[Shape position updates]

::::::::::

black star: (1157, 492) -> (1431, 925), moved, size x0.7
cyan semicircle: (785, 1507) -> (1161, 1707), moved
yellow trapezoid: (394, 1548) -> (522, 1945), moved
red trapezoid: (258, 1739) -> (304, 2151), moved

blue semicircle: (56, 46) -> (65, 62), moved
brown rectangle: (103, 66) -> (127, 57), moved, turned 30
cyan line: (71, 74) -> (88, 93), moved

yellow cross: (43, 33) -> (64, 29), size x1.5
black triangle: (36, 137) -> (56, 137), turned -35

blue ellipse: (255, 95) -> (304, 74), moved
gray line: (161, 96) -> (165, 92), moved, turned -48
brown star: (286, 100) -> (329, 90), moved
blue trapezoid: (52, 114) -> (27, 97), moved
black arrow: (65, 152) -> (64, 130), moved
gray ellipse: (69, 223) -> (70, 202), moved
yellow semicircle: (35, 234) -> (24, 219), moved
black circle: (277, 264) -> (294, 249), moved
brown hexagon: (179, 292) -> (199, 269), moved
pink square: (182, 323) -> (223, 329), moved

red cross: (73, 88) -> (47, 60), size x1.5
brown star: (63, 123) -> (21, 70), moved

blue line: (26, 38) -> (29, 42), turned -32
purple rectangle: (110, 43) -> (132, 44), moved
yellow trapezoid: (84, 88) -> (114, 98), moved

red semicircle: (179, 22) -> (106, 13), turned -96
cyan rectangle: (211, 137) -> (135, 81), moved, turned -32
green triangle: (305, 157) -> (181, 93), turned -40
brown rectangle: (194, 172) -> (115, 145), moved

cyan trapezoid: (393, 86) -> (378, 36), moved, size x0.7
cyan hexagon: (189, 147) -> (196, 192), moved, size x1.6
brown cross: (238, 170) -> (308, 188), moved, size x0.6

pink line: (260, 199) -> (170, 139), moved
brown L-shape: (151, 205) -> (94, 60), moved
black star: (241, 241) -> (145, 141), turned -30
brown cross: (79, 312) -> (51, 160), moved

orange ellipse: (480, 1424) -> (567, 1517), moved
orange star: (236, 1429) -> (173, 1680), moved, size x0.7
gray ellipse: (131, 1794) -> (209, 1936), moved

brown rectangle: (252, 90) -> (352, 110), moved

::::::::::

_WHAT YOU WILL DO_: Could the entries above be output once more, exactly as they are?

_ANSWER BELOW_:
black star: (1157, 492) -> (1431, 925), moved, size x0.7
cyan semicircle: (785, 1507) -> (1161, 1707), moved
yellow trapezoid: (394, 1548) -> (522, 1945), moved
red trapezoid: (258, 1739) -> (304, 2151), moved

blue semicircle: (56, 46) -> (65, 62), moved
brown rectangle: (103, 66) -> (127, 57), moved, turned 30
cyan line: (71, 74) -> (88, 93), moved

yellow cross: (43, 33) -> (64, 29), size x1.5
black triangle: (36, 137) -> (56, 137), turned -35

blue ellipse: (255, 95) -> (304, 74), moved
gray line: (161, 96) -> (165, 92), moved, turned -48
brown star: (286, 100) -> (329, 90), moved
blue trapezoid: (52, 114) -> (27, 97), moved
black arrow: (65, 152) -> (64, 130), moved
gray ellipse: (69, 223) -> (70, 202), moved
yellow semicircle: (35, 234) -> (24, 219), moved
black circle: (277, 264) -> (294, 249), moved
brown hexagon: (179, 292) -> (199, 269), moved
pink square: (182, 323) -> (223, 329), moved

red cross: (73, 88) -> (47, 60), size x1.5
brown star: (63, 123) -> (21, 70), moved

blue line: (26, 38) -> (29, 42), turned -32
purple rectangle: (110, 43) -> (132, 44), moved
yellow trapezoid: (84, 88) -> (114, 98), moved

red semicircle: (179, 22) -> (106, 13), turned -96
cyan rectangle: (211, 137) -> (135, 81), moved, turned -32
green triangle: (305, 157) -> (181, 93), turned -40
brown rectangle: (194, 172) -> (115, 145), moved

cyan trapezoid: (393, 86) -> (378, 36), moved, size x0.7
cyan hexagon: (189, 147) -> (196, 192), moved, size x1.6
brown cross: (238, 170) -> (308, 188), moved, size x0.6

pink line: (260, 199) -> (170, 139), moved
brown L-shape: (151, 205) -> (94, 60), moved
black star: (241, 241) -> (145, 141), turned -30
brown cross: (79, 312) -> (51, 160), moved

orange ellipse: (480, 1424) -> (567, 1517), moved
orange star: (236, 1429) -> (173, 1680), moved, size x0.7
gray ellipse: (131, 1794) -> (209, 1936), moved

brown rectangle: (252, 90) -> (352, 110), moved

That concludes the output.